Recorded data
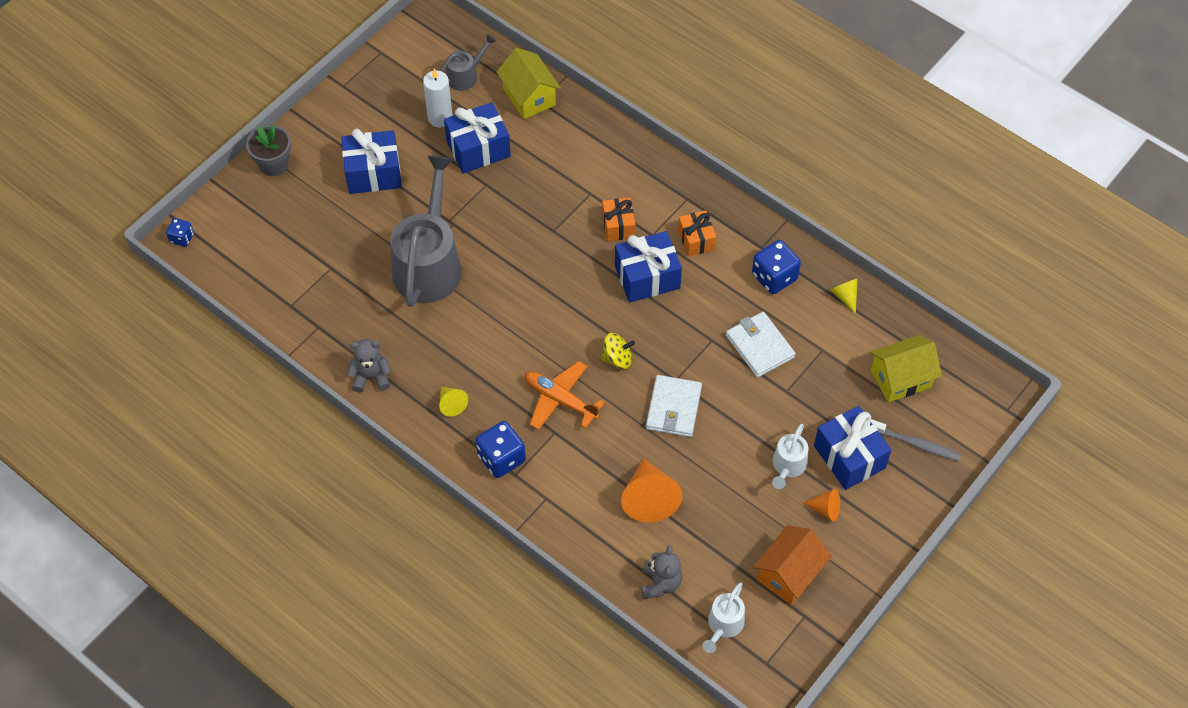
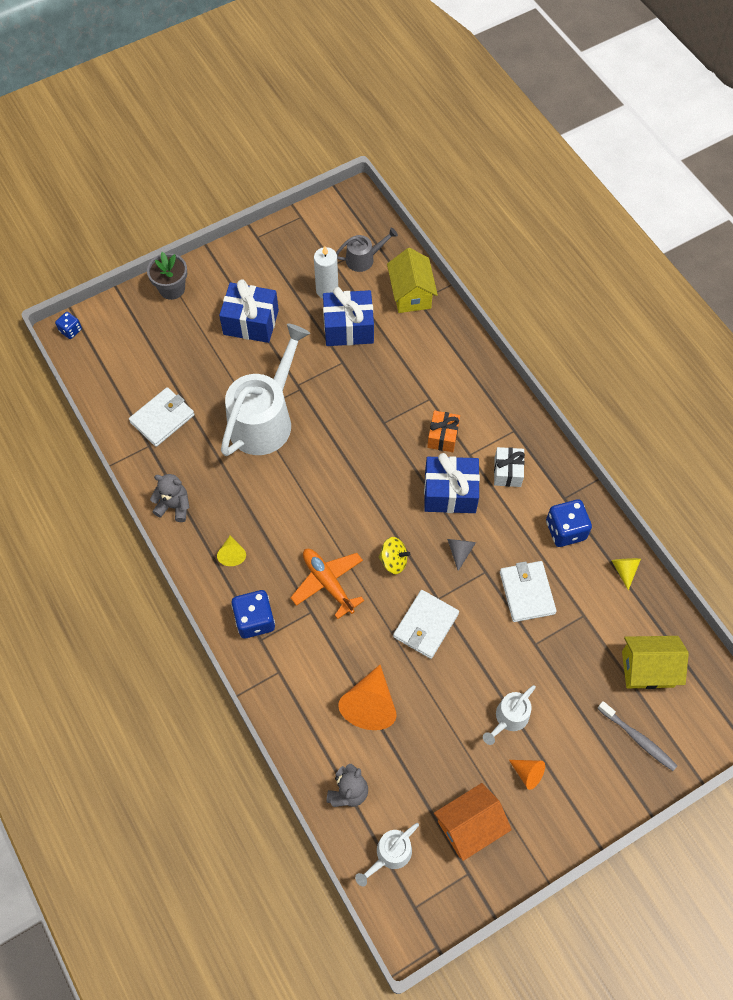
camera: 20 degrees right, 5 degrees up
(321, 296) = (162, 418): none -> white wallet
(429, 263) = (265, 418): grey watering can -> white watering can
(679, 329) = (460, 551): none -> grey cone
(696, 240) = (507, 472): orange gift -> white gift
(849, 457) = (570, 729): blue gift -> none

Problem statement
Go through the data and copy every line that includes "white".

Answer section
(321, 296) = (162, 418): none -> white wallet
(429, 263) = (265, 418): grey watering can -> white watering can
(696, 240) = (507, 472): orange gift -> white gift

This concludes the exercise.